Work required:
Copy the lines below verbatim, beginning with the line that contains "natural woven basket at lower left is near" and ending with the line that contains "5.38 degrees separate", both included.

Provided material:
• • • •

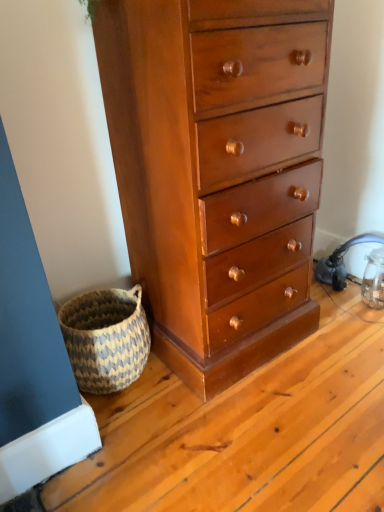
Where is `natural woven basket at lower left`? natural woven basket at lower left is located at coordinates (106, 338).

What do you see at coordinates (106, 338) in the screenshot? I see `natural woven basket at lower left` at bounding box center [106, 338].

You are a GUI agent. You are given a task and a screenshot of the screen. Output one action in this format:
    pyautogui.click(x=<x>, y=<y>)
    Task: Click on the shiny brown wood chest of drawers at center
    
    Given the screenshot: What is the action you would take?
    pyautogui.click(x=217, y=170)

Describe the element at coordinates (217, 170) in the screenshot. I see `shiny brown wood chest of drawers at center` at that location.

You are a GUI agent. You are given a task and a screenshot of the screen. Output one action in this format:
    pyautogui.click(x=<x>, y=<y>)
    Task: Click on the natural woven basket at lower left
    
    Given the screenshot: What is the action you would take?
    pyautogui.click(x=106, y=338)

Considering the relative positions of natural woven basket at lower left and shiny brown wood chest of drawers at center in the image provided, is natural woven basket at lower left to the left of shiny brown wood chest of drawers at center from the viewer's perspective?

Yes, natural woven basket at lower left is to the left of shiny brown wood chest of drawers at center.

Considering the positions of objects natural woven basket at lower left and shiny brown wood chest of drawers at center in the image provided, who is in front, natural woven basket at lower left or shiny brown wood chest of drawers at center?

shiny brown wood chest of drawers at center.

Which point is more forward, (x=99, y=319) or (x=112, y=10)?

The point (x=112, y=10) is closer.

From the image's perspective, between natural woven basket at lower left and shiny brown wood chest of drawers at center, which one is located above?

shiny brown wood chest of drawers at center appears higher in the image.

From a real-world perspective, is natural woven basket at lower left physically below shiny brown wood chest of drawers at center?

Yes, from a real-world perspective, natural woven basket at lower left is beneath shiny brown wood chest of drawers at center.

Which of these two, natural woven basket at lower left or shiny brown wood chest of drawers at center, is thinner?

natural woven basket at lower left.

Between natural woven basket at lower left and shiny brown wood chest of drawers at center, which one has more height?

With more height is shiny brown wood chest of drawers at center.

Does natural woven basket at lower left have a smaller size compared to shiny brown wood chest of drawers at center?

Indeed, natural woven basket at lower left has a smaller size compared to shiny brown wood chest of drawers at center.

Can shiny brown wood chest of drawers at center be found inside natural woven basket at lower left?

Actually, shiny brown wood chest of drawers at center is outside natural woven basket at lower left.

Is natural woven basket at lower left positioned far away from shiny brown wood chest of drawers at center?

natural woven basket at lower left is near shiny brown wood chest of drawers at center, not far away.

Is natural woven basket at lower left looking in the opposite direction of shiny brown wood chest of drawers at center?

No, shiny brown wood chest of drawers at center is not at the back of natural woven basket at lower left.

What's the angular difference between natural woven basket at lower left and shiny brown wood chest of drawers at center's facing directions?

5.38 degrees separate the facing orientations of natural woven basket at lower left and shiny brown wood chest of drawers at center.

How far apart are natural woven basket at lower left and shiny brown wood chest of drawers at center?

natural woven basket at lower left and shiny brown wood chest of drawers at center are 14.77 inches apart.

Find the location of `basket located behind the shiny brown wood chest of drawers at center`. basket located behind the shiny brown wood chest of drawers at center is located at coordinates (106, 338).

Which is more to the right, shiny brown wood chest of drawers at center or natural woven basket at lower left?

Positioned to the right is shiny brown wood chest of drawers at center.

Is shiny brown wood chest of drawers at center further to the viewer compared to natural woven basket at lower left?

No.

Considering the positions of point (227, 279) and point (99, 325), is point (227, 279) closer or farther from the camera than point (99, 325)?

Point (227, 279) is closer to the camera than point (99, 325).

From the image's perspective, which is below, shiny brown wood chest of drawers at center or natural woven basket at lower left?

natural woven basket at lower left appears lower in the image.

From a real-world perspective, is shiny brown wood chest of drawers at center above or below natural woven basket at lower left?

shiny brown wood chest of drawers at center is situated higher than natural woven basket at lower left in the real world.

In the scene shown: Does shiny brown wood chest of drawers at center have a greater width compared to natural woven basket at lower left?

Correct, the width of shiny brown wood chest of drawers at center exceeds that of natural woven basket at lower left.

Considering the relative sizes of shiny brown wood chest of drawers at center and natural woven basket at lower left in the image provided, is shiny brown wood chest of drawers at center shorter than natural woven basket at lower left?

Incorrect, the height of shiny brown wood chest of drawers at center does not fall short of that of natural woven basket at lower left.

Is shiny brown wood chest of drawers at center bigger than natural woven basket at lower left?

Indeed, shiny brown wood chest of drawers at center has a larger size compared to natural woven basket at lower left.

Is shiny brown wood chest of drawers at center inside the boundaries of natural woven basket at lower left, or outside?

shiny brown wood chest of drawers at center is not inside natural woven basket at lower left, it's outside.

Is shiny brown wood chest of drawers at center touching natural woven basket at lower left?

They are not placed beside each other.

Is natural woven basket at lower left at the back of shiny brown wood chest of drawers at center?

That's not correct — shiny brown wood chest of drawers at center is not looking away from natural woven basket at lower left.

Measure the distance from shiny brown wood chest of drawers at center to natural woven basket at lower left.

A distance of 14.77 inches exists between shiny brown wood chest of drawers at center and natural woven basket at lower left.

The width and height of the screenshot is (384, 512). Find the location of `basket behind the shiny brown wood chest of drawers at center`. basket behind the shiny brown wood chest of drawers at center is located at coordinates (106, 338).

Image resolution: width=384 pixels, height=512 pixels. Identify the location of basket on the left side of shiny brown wood chest of drawers at center. (106, 338).

You are a GUI agent. You are given a task and a screenshot of the screen. Output one action in this format:
    pyautogui.click(x=<x>, y=<y>)
    Task: Click on the basket that is below the shiny brown wood chest of drawers at center (from the image's perspective)
    Image resolution: width=384 pixels, height=512 pixels.
    Given the screenshot: What is the action you would take?
    pyautogui.click(x=106, y=338)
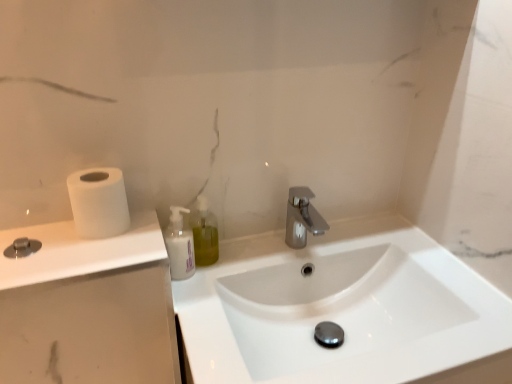
Question: In the image, is translucent plastic soap dispenser at center positioned in front of or behind white glossy sink at center?

Choices:
 (A) front
 (B) behind

Answer: (B)

Question: Is translucent plastic soap dispenser at center spatially inside white glossy sink at center, or outside of it?

Choices:
 (A) inside
 (B) outside

Answer: (B)

Question: Estimate the real-world distances between objects in this image. Which object is farther from the translucent plastic soap dispenser at center?

Choices:
 (A) white matte countertop at left
 (B) white glossy sink at center
 (C) white matte bottle at center
 (D) white matte toilet paper at left
 (E) polished chrome faucet at center

Answer: (B)

Question: Estimate the real-world distances between objects in this image. Which object is closer to the polished chrome faucet at center?

Choices:
 (A) white glossy sink at center
 (B) white matte bottle at center
 (C) translucent plastic soap dispenser at center
 (D) white matte countertop at left
 (E) white matte toilet paper at left

Answer: (C)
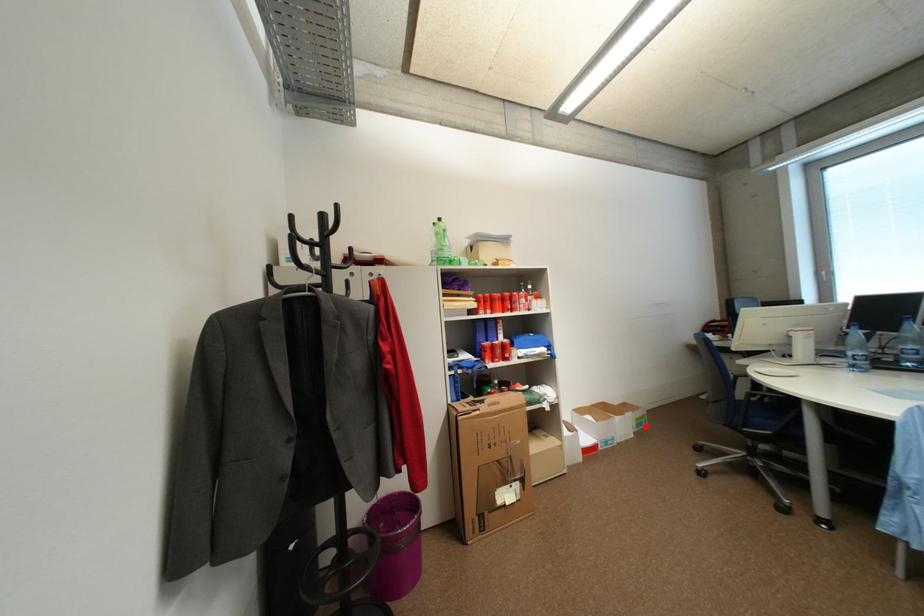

• • • •

Solution to this exercise:
natural woven basket at lower left is near shiny brown wood chest of drawers at center, not far away.

Is natural woven basket at lower left looking in the opposite direction of shiny brown wood chest of drawers at center?

No, shiny brown wood chest of drawers at center is not at the back of natural woven basket at lower left.

What's the angular difference between natural woven basket at lower left and shiny brown wood chest of drawers at center's facing directions?

5.38 degrees separate the facing orientations of natural woven basket at lower left and shiny brown wood chest of drawers at center.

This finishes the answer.